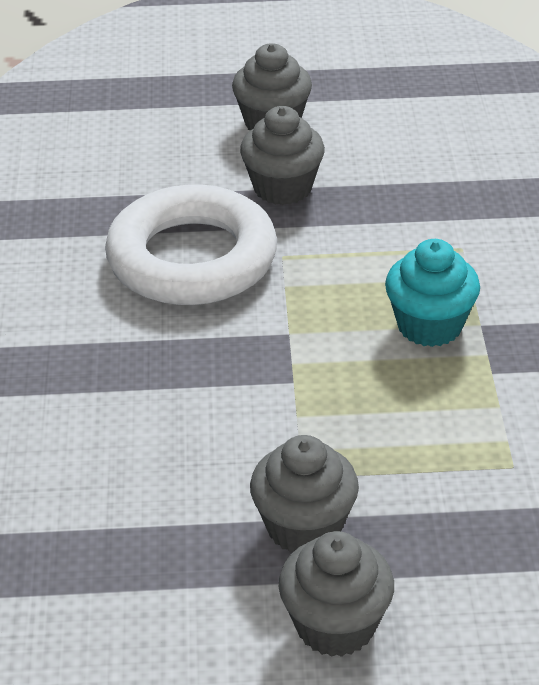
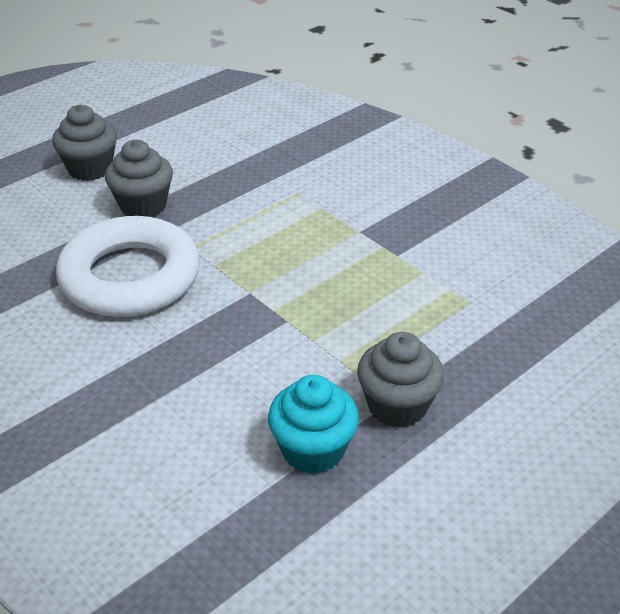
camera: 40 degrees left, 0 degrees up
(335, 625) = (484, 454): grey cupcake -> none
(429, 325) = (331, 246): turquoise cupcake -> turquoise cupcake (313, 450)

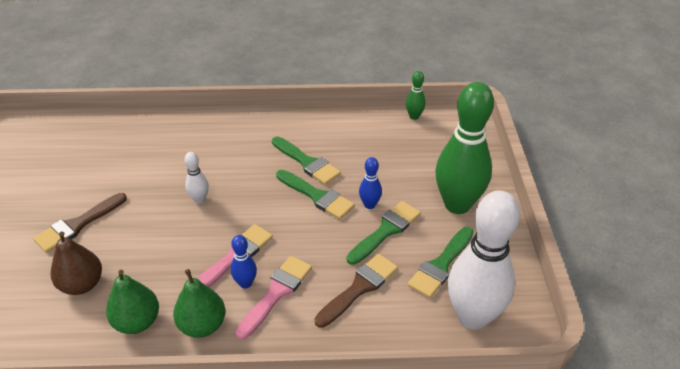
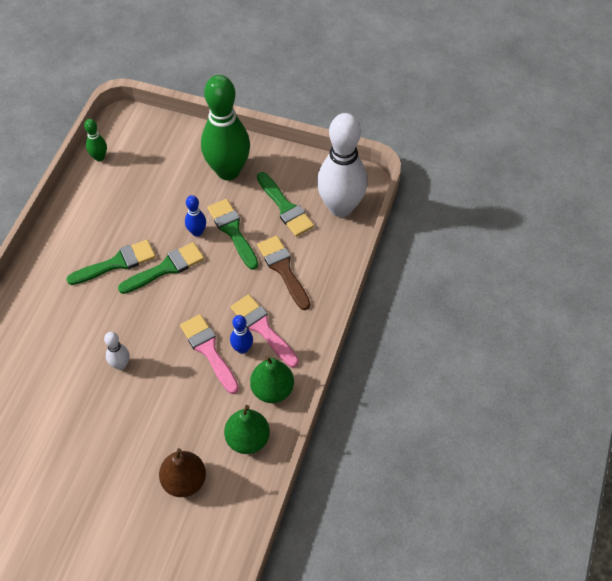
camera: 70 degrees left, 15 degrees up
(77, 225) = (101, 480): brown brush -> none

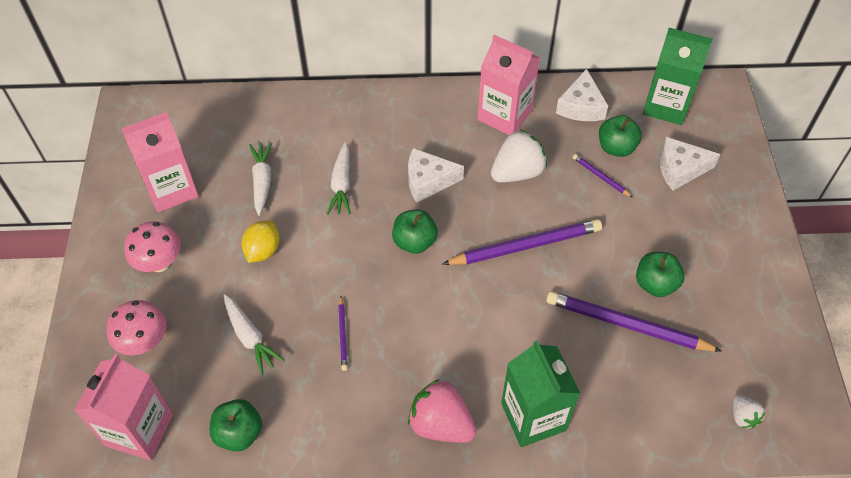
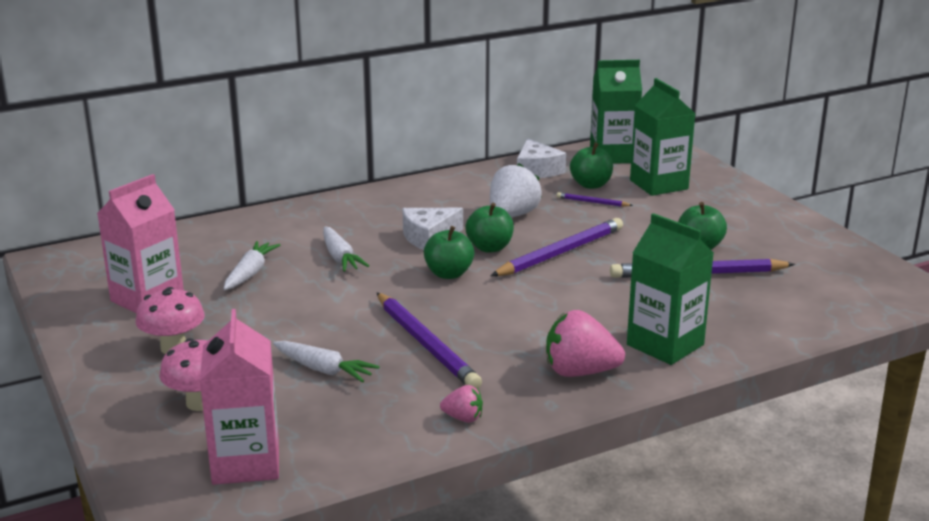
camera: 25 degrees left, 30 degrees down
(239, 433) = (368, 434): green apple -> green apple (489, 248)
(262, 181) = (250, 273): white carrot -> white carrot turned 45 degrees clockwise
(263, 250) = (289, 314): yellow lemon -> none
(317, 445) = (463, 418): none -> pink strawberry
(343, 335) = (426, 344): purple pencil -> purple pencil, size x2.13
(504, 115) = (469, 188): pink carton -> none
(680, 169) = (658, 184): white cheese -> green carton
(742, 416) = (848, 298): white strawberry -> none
***
Give the records again exactly, pictures left out.

■ **Task output**:
camera: 40 degrees left, 0 degrees up
(335, 625) = (484, 454): grey cupcake -> none
(429, 325) = (331, 246): turquoise cupcake -> turquoise cupcake (313, 450)

camera: 70 degrees left, 15 degrees up
(77, 225) = (101, 480): brown brush -> none

camera: 25 degrees left, 30 degrees down
(239, 433) = (368, 434): green apple -> green apple (489, 248)
(262, 181) = (250, 273): white carrot -> white carrot turned 45 degrees clockwise
(263, 250) = (289, 314): yellow lemon -> none
(317, 445) = (463, 418): none -> pink strawberry
(343, 335) = (426, 344): purple pencil -> purple pencil, size x2.13
(504, 115) = (469, 188): pink carton -> none
(680, 169) = (658, 184): white cheese -> green carton
(742, 416) = (848, 298): white strawberry -> none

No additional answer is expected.